• _WRITTEN PROBLEM_
Copy out every line of text in the records below, character for character, leaving out the pictures.

[Data excerpts]
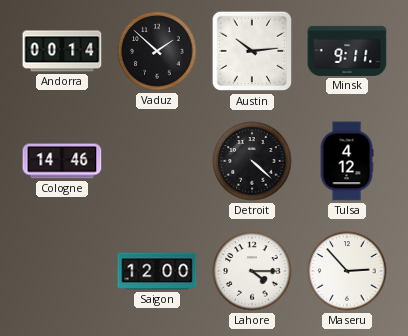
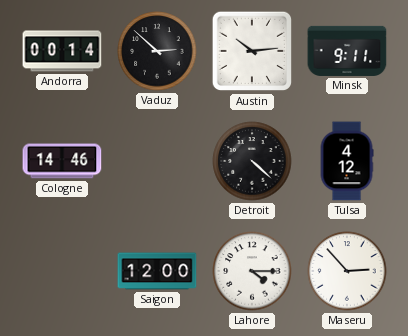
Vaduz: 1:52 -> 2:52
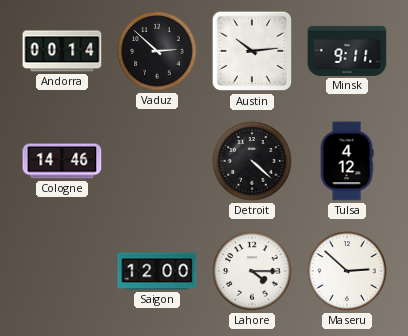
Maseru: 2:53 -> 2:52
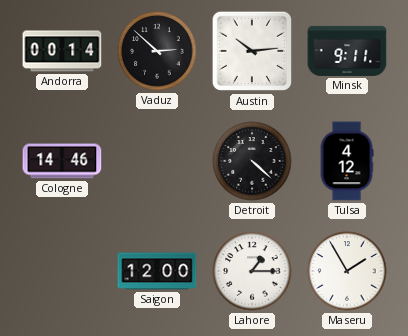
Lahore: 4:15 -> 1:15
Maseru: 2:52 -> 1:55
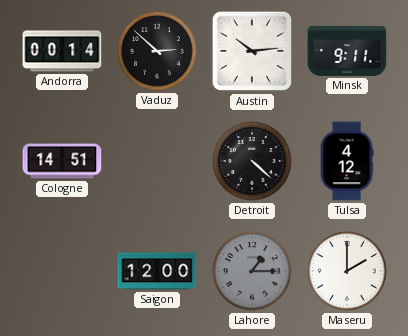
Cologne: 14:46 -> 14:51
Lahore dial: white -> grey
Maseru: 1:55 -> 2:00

• _TASK SOLUTION_
Vaduz: 1:52 -> 2:52
Maseru: 2:53 -> 2:52
Lahore: 4:15 -> 1:15
Maseru: 2:52 -> 1:55
Cologne: 14:46 -> 14:51
Lahore dial: white -> grey
Maseru: 1:55 -> 2:00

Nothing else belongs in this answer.